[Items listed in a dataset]
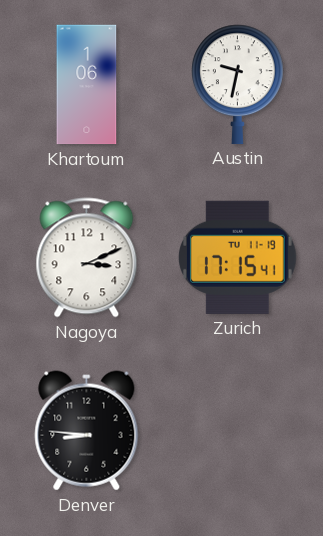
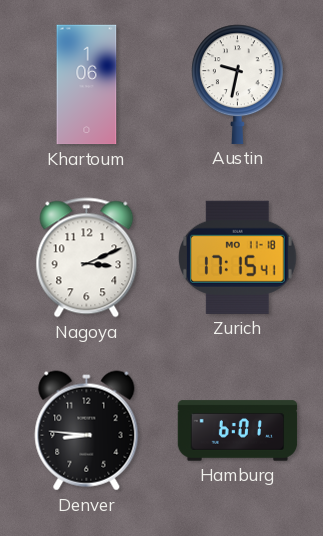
Zurich date: TU 11-19 -> MO 11-18
Hamburg: none -> 6:01
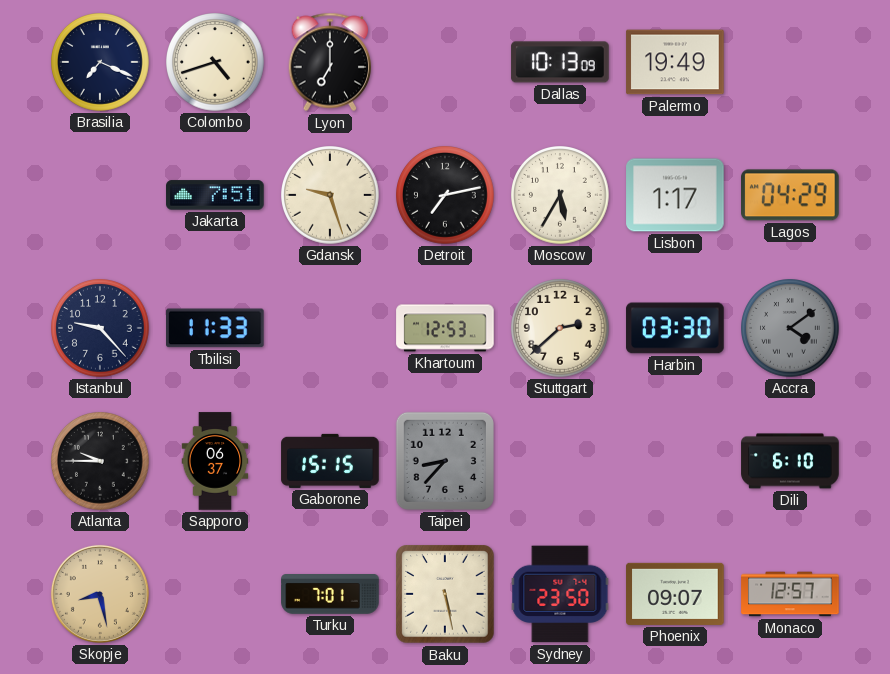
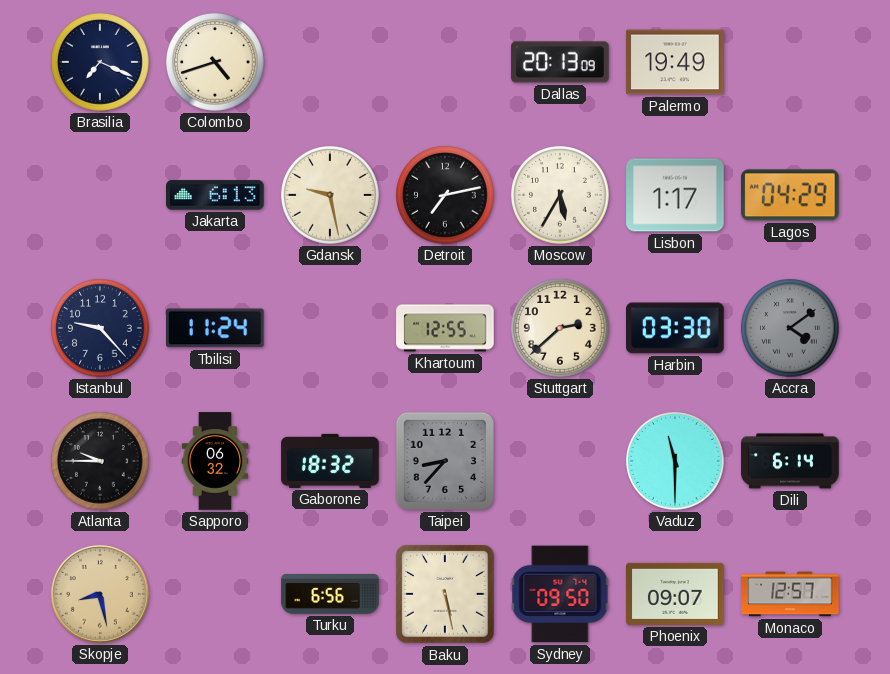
Lyon: 7:00 -> none
Dallas: 10:13 -> 20:13
Jakarta: 7:51 -> 6:13
Gdansk: 9:27 -> 9:28
Tbilisi: 11:33 -> 11:24
Khartoum: 12:53 -> 12:55
Sapporo: 06:37 -> 06:32
Gaborone: 15:15 -> 18:32
Vaduz: none -> 11:30
Dili: 6:10 -> 6:14
Turku: 7:01 -> 6:56
Sydney: 23:50 -> 09:50
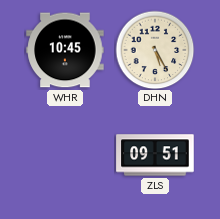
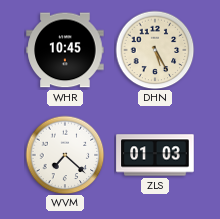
WVM: none -> 7:22
ZLS: 09:51 -> 01:03
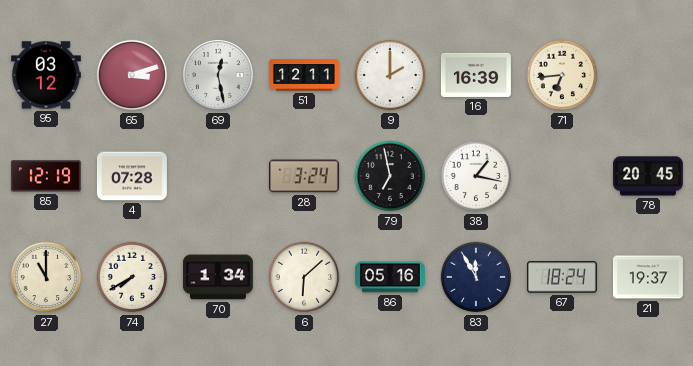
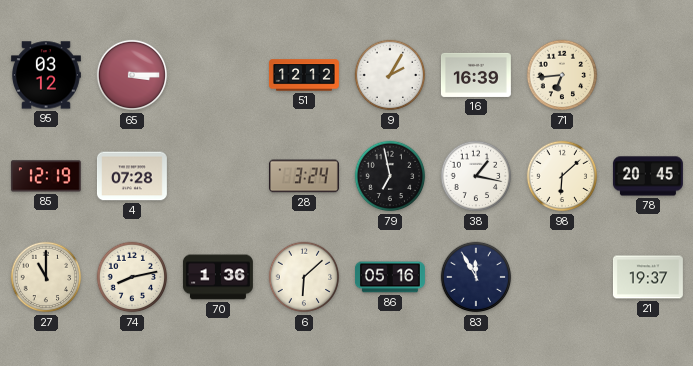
65: 3:12 -> 3:15
69: 12:28 -> none
51: 12:11 -> 12:12
9: 2:00 -> 2:05
98: none -> 6:08
74: 7:40 -> 8:13
70: 1:34 -> 1:36
67: 18:24 -> none
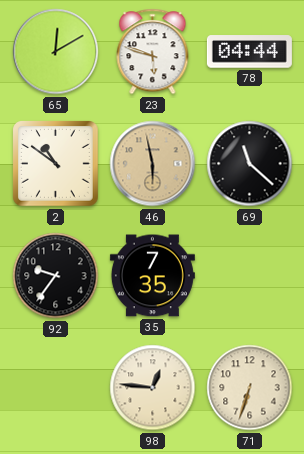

▶ **Your instructions**
Return every line of the data above verbatim, leaving out the pictures.

▶ **Answer to the task**
Zurich date: TU 11-19 -> MO 11-18
Hamburg: none -> 6:01
Lyon: 7:00 -> none
Dallas: 10:13 -> 20:13
Jakarta: 7:51 -> 6:13
Gdansk: 9:27 -> 9:28
Tbilisi: 11:33 -> 11:24
Khartoum: 12:53 -> 12:55
Sapporo: 06:37 -> 06:32
Gaborone: 15:15 -> 18:32
Vaduz: none -> 11:30
Dili: 6:10 -> 6:14
Turku: 7:01 -> 6:56
Sydney: 23:50 -> 09:50
WVM: none -> 7:22
ZLS: 09:51 -> 01:03
65: 3:12 -> 3:15
69: 12:28 -> none
51: 12:11 -> 12:12
9: 2:00 -> 2:05
98: none -> 6:08
74: 7:40 -> 8:13
70: 1:34 -> 1:36
67: 18:24 -> none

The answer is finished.